[[ Information provided open ]]

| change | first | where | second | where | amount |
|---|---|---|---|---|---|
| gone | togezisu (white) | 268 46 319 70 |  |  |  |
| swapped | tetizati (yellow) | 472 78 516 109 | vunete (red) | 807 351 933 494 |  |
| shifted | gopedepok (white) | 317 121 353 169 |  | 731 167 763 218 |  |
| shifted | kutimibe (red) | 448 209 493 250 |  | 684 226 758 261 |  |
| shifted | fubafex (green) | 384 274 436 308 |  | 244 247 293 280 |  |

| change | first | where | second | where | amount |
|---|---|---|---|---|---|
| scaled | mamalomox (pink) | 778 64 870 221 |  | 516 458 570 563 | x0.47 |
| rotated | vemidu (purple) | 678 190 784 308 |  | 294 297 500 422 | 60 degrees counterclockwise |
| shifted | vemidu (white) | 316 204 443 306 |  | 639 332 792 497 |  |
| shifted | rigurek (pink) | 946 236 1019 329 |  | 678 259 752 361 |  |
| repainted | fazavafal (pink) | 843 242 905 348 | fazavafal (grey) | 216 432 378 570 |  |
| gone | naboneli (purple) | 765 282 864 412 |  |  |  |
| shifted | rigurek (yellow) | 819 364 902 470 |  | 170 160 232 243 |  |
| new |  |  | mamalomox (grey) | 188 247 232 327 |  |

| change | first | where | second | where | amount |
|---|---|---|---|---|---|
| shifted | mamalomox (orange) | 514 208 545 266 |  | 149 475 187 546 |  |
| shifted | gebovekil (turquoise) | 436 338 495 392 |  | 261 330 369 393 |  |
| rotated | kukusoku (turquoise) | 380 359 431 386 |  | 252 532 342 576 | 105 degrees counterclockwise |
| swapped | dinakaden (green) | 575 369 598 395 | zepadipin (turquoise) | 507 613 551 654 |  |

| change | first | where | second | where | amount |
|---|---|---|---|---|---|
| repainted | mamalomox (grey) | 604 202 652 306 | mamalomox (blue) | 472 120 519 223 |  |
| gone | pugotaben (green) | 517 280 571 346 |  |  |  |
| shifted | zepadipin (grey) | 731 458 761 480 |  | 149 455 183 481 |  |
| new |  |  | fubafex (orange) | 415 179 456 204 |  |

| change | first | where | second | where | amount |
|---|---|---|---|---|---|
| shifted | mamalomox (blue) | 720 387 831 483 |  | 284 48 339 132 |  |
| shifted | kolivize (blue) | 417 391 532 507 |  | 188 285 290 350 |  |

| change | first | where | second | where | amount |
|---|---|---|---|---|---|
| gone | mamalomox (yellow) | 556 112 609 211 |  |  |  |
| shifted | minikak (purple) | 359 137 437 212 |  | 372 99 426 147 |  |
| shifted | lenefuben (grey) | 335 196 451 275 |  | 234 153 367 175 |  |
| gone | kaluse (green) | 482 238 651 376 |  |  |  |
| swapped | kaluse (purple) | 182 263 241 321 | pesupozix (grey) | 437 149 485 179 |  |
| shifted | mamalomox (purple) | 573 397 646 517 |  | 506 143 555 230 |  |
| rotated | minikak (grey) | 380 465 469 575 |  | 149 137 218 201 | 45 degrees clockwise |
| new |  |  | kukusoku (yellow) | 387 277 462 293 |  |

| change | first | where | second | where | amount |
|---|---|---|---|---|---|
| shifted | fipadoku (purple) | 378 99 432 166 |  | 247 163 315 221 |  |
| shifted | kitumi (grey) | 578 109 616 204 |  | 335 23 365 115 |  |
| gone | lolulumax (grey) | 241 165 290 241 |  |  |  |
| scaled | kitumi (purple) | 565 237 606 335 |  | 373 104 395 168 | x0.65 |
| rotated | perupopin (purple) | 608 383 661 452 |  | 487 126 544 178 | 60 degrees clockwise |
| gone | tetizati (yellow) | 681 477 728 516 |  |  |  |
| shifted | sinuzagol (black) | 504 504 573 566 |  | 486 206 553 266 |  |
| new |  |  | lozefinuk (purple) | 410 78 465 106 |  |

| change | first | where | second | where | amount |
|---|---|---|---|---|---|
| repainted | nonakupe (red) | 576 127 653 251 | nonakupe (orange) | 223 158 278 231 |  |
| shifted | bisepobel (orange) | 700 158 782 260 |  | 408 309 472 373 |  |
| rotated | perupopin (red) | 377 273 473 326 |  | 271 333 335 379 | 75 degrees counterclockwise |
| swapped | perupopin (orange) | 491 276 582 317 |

[[ Information provided closed ]]

• **Problem statement**: Restate the listing word for word, but only from its first line through the line with "shifted | kutimibe", keeping both end lines.

• **Result**:
| change | first | where | second | where | amount |
|---|---|---|---|---|---|
| gone | togezisu (white) | 268 46 319 70 |  |  |  |
| swapped | tetizati (yellow) | 472 78 516 109 | vunete (red) | 807 351 933 494 |  |
| shifted | gopedepok (white) | 317 121 353 169 |  | 731 167 763 218 |  |
| shifted | kutimibe (red) | 448 209 493 250 |  | 684 226 758 261 |  |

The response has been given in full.